*** RECORDS FOR PROCESSING Section Begins ***

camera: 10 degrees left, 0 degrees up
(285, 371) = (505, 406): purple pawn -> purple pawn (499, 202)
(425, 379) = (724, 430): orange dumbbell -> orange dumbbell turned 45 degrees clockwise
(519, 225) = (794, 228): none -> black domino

*** RECORDS FOR PROCESSING Section Ends ***
*** RECORDS FOR PROCESSING Section Begins ***

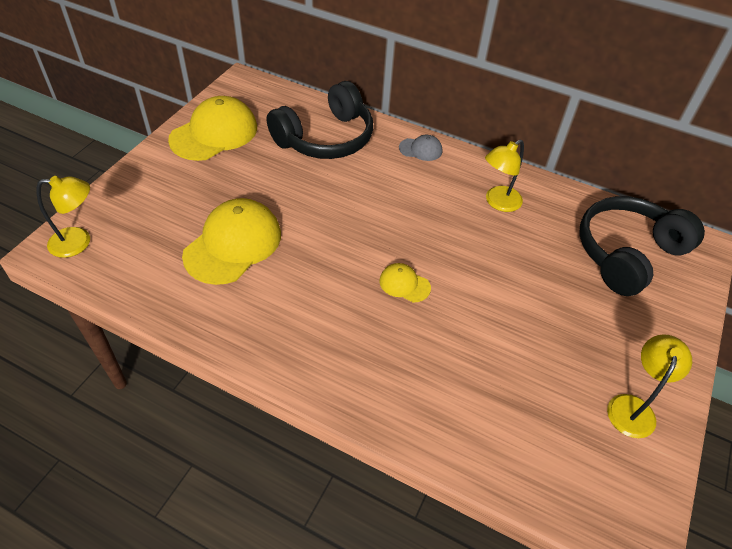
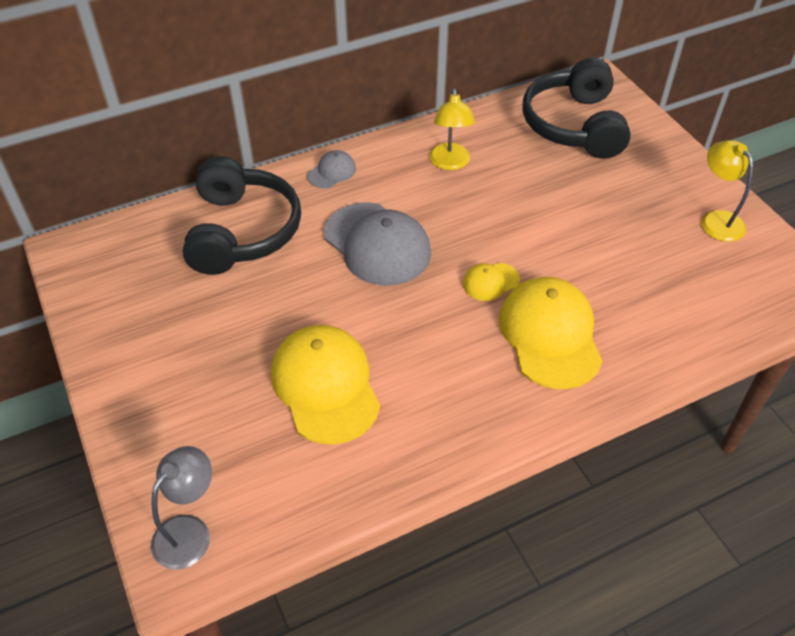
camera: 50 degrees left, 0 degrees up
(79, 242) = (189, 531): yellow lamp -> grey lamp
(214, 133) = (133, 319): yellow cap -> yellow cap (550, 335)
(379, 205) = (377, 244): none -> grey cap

*** RECORDS FOR PROCESSING Section Ends ***

Using the entries above, give again exactly the lines from the line holding "camera: 10 degrees left, 0 degrees up" through the line holding "(519, 225) = (794, 228): none -> black domino". Include both end lines and nothing else.

camera: 10 degrees left, 0 degrees up
(285, 371) = (505, 406): purple pawn -> purple pawn (499, 202)
(425, 379) = (724, 430): orange dumbbell -> orange dumbbell turned 45 degrees clockwise
(519, 225) = (794, 228): none -> black domino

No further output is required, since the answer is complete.